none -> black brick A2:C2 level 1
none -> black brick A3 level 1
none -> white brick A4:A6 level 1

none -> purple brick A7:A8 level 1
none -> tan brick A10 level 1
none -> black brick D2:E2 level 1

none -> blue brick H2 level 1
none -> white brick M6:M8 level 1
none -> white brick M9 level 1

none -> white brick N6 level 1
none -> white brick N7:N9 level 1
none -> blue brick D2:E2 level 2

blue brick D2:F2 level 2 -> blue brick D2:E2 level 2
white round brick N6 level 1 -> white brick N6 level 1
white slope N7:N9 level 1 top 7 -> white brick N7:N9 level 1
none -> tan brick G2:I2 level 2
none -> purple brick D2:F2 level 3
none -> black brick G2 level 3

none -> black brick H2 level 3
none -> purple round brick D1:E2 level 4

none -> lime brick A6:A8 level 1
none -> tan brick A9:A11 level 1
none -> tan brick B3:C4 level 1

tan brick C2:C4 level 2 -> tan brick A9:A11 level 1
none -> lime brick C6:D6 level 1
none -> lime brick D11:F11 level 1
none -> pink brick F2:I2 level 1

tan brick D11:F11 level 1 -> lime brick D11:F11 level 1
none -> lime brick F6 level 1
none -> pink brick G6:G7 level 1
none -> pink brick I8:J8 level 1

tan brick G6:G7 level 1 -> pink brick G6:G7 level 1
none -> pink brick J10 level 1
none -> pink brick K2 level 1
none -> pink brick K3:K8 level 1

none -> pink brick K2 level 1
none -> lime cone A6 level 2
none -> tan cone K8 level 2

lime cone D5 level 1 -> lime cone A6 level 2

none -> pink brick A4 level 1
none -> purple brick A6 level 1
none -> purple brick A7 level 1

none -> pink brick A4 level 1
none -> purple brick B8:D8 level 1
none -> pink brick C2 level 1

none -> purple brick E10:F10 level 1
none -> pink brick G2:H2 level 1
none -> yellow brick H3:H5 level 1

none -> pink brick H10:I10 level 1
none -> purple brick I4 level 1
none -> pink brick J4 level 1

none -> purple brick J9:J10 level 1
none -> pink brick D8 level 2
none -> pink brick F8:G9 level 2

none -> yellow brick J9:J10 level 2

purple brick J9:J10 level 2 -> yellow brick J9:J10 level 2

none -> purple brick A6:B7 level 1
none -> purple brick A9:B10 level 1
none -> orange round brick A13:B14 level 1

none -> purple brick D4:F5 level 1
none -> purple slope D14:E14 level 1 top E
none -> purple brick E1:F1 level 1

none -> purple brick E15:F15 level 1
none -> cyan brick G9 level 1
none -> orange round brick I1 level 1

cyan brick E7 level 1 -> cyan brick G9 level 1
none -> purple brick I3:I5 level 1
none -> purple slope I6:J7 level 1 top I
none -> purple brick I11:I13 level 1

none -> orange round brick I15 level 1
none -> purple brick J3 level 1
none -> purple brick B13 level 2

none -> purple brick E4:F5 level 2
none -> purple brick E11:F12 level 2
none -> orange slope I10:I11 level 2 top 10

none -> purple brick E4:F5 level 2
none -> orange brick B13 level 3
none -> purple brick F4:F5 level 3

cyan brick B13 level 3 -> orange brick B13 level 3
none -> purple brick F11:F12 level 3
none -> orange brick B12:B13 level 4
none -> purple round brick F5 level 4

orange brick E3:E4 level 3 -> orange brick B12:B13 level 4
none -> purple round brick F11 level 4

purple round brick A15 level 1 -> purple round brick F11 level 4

....................

#### Problem description:
Your answer should consist of the lines from the line with "none -> purple brick J9:J10 level 1" to the line with "none -> purple brick E11:F12 level 2" above, repeated exactly, both ends included.

#### Exercise output:
none -> purple brick J9:J10 level 1
none -> pink brick D8 level 2
none -> pink brick F8:G9 level 2

none -> yellow brick J9:J10 level 2

purple brick J9:J10 level 2 -> yellow brick J9:J10 level 2

none -> purple brick A6:B7 level 1
none -> purple brick A9:B10 level 1
none -> orange round brick A13:B14 level 1

none -> purple brick D4:F5 level 1
none -> purple slope D14:E14 level 1 top E
none -> purple brick E1:F1 level 1

none -> purple brick E15:F15 level 1
none -> cyan brick G9 level 1
none -> orange round brick I1 level 1

cyan brick E7 level 1 -> cyan brick G9 level 1
none -> purple brick I3:I5 level 1
none -> purple slope I6:J7 level 1 top I
none -> purple brick I11:I13 level 1

none -> orange round brick I15 level 1
none -> purple brick J3 level 1
none -> purple brick B13 level 2

none -> purple brick E4:F5 level 2
none -> purple brick E11:F12 level 2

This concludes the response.